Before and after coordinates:
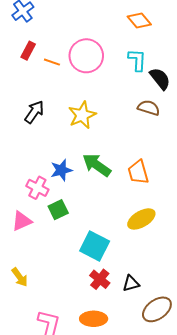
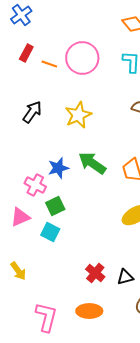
cyan square: (95, 246) -> (50, 232), moved, size x0.7

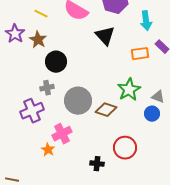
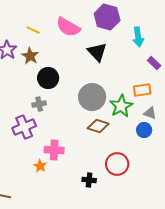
orange rectangle: (140, 54) -> (142, 90), moved
gray circle: (78, 101) -> (92, 97), moved
pink cross: (62, 134) -> (54, 150), turned 30

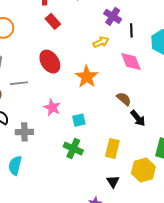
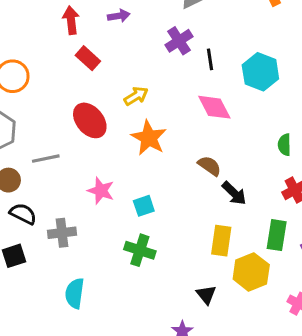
purple cross: (113, 16) -> (179, 41), turned 30
yellow arrow: (101, 42) -> (136, 96), moved
yellow rectangle: (112, 149) -> (221, 241), moved
cyan semicircle: (15, 165) -> (75, 293), moved

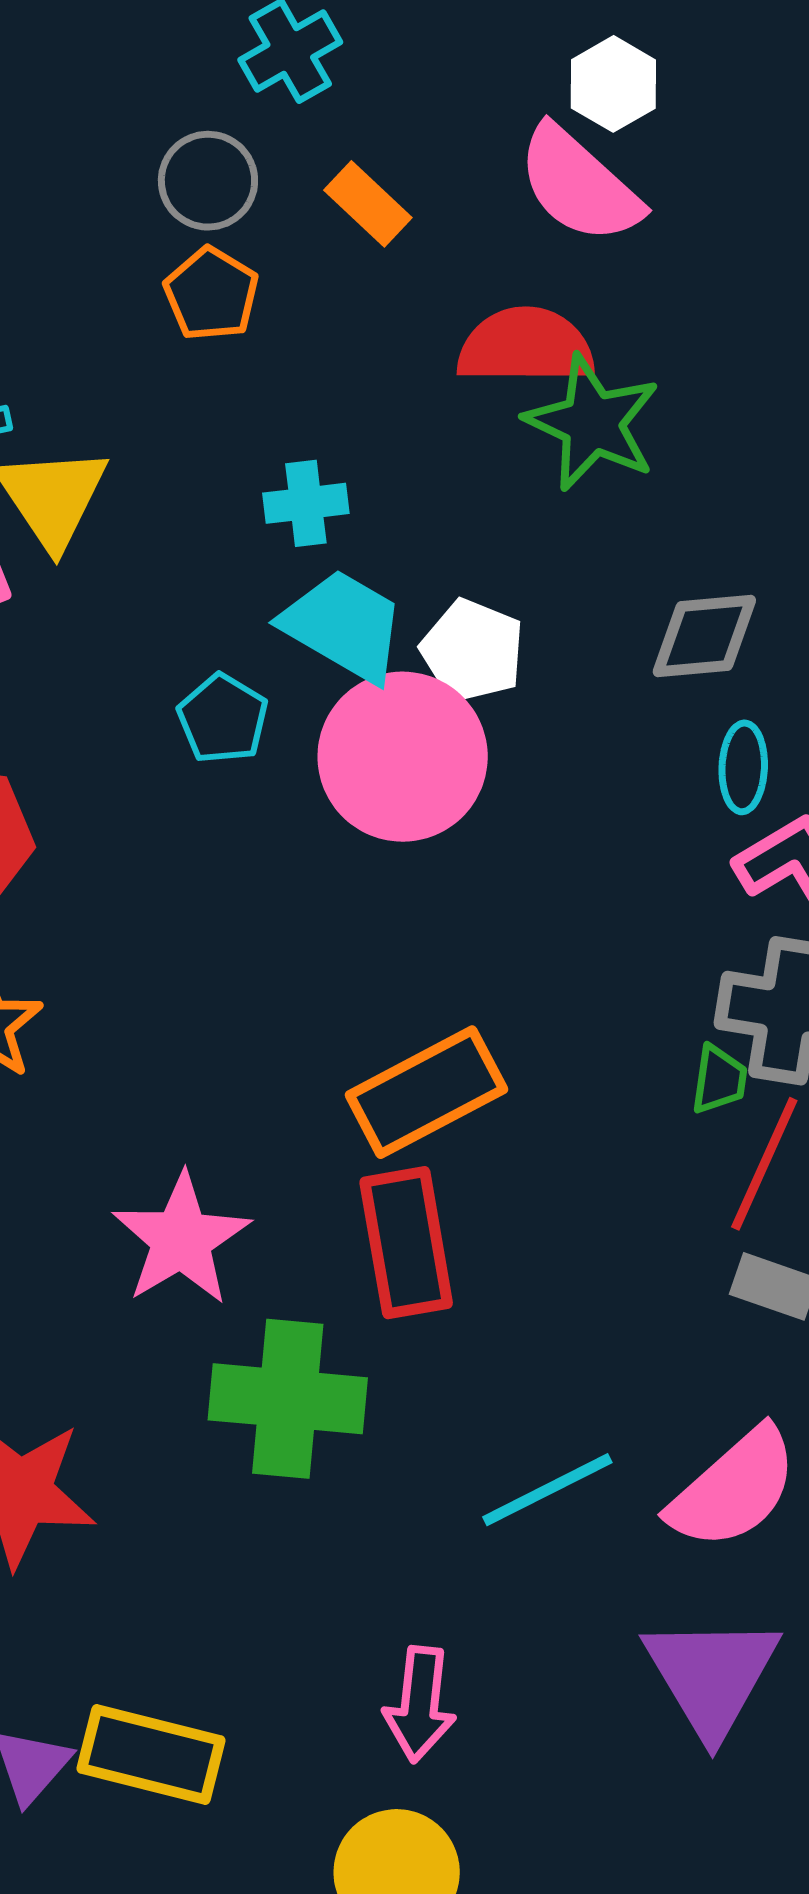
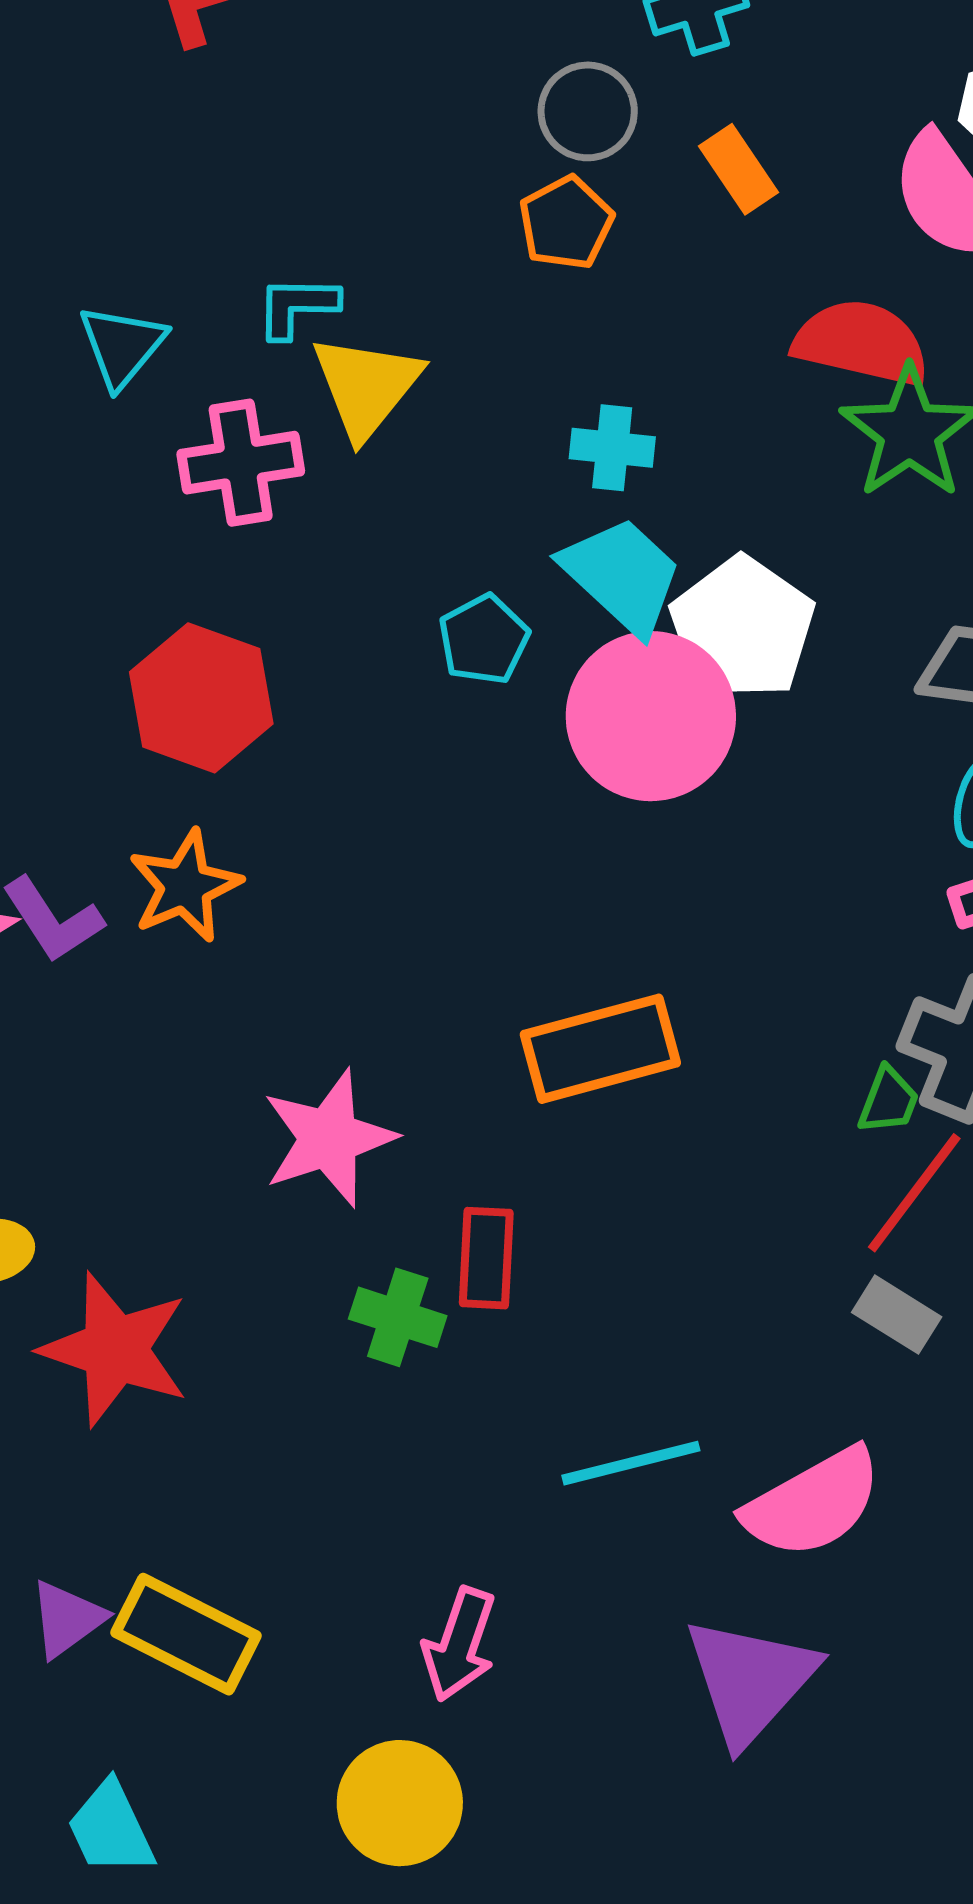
white pentagon: (472, 651) -> (742, 628), size x1.4
red rectangle: (406, 1243) -> (486, 1258), moved, size x0.7
green cross: (288, 1399) -> (398, 1317), size x0.6

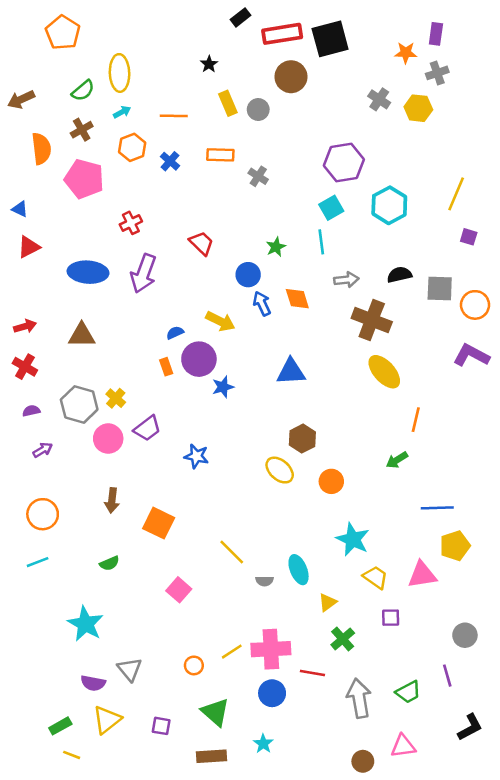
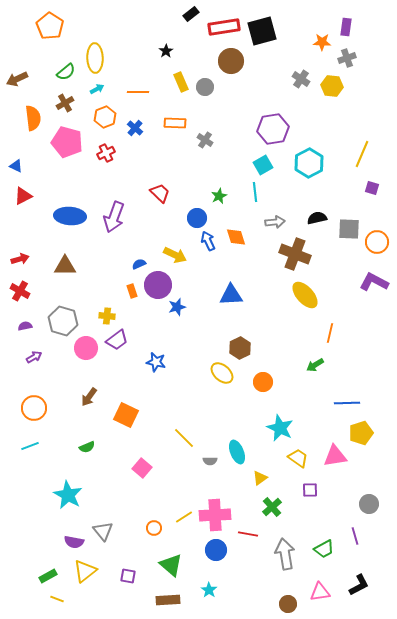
red cross: (131, 223) -> (106, 153), moved
yellow cross: (116, 398) -> (107, 316), moved, turned -35
brown arrow: (112, 500) -> (89, 397), turned 30
black L-shape: (470, 727) -> (359, 585), moved

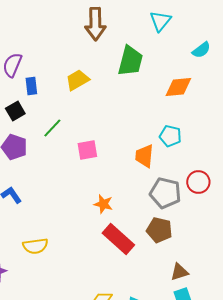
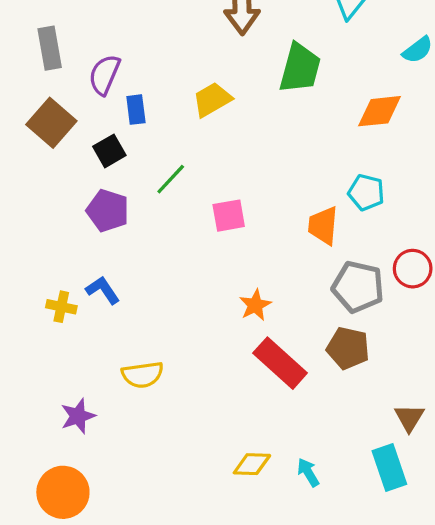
orange star: (103, 204) -> (255, 305), turned 30
brown triangle: (179, 272) -> (409, 418), moved, turned -42

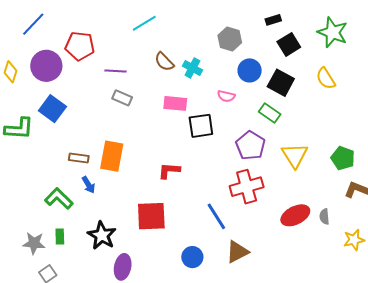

What needs to be done: With pictures left out, repeat exactly the lines from the line bearing "white pentagon: (472, 651)" through the final line of the records above.

Answer to the exercise:
white pentagon: (472, 651) -> (742, 628), size x1.4
red rectangle: (406, 1243) -> (486, 1258), moved, size x0.7
green cross: (288, 1399) -> (398, 1317), size x0.6

red cross: (131, 223) -> (106, 153), moved
yellow cross: (116, 398) -> (107, 316), moved, turned -35
brown arrow: (112, 500) -> (89, 397), turned 30
black L-shape: (470, 727) -> (359, 585), moved

orange star: (103, 204) -> (255, 305), turned 30
brown triangle: (179, 272) -> (409, 418), moved, turned -42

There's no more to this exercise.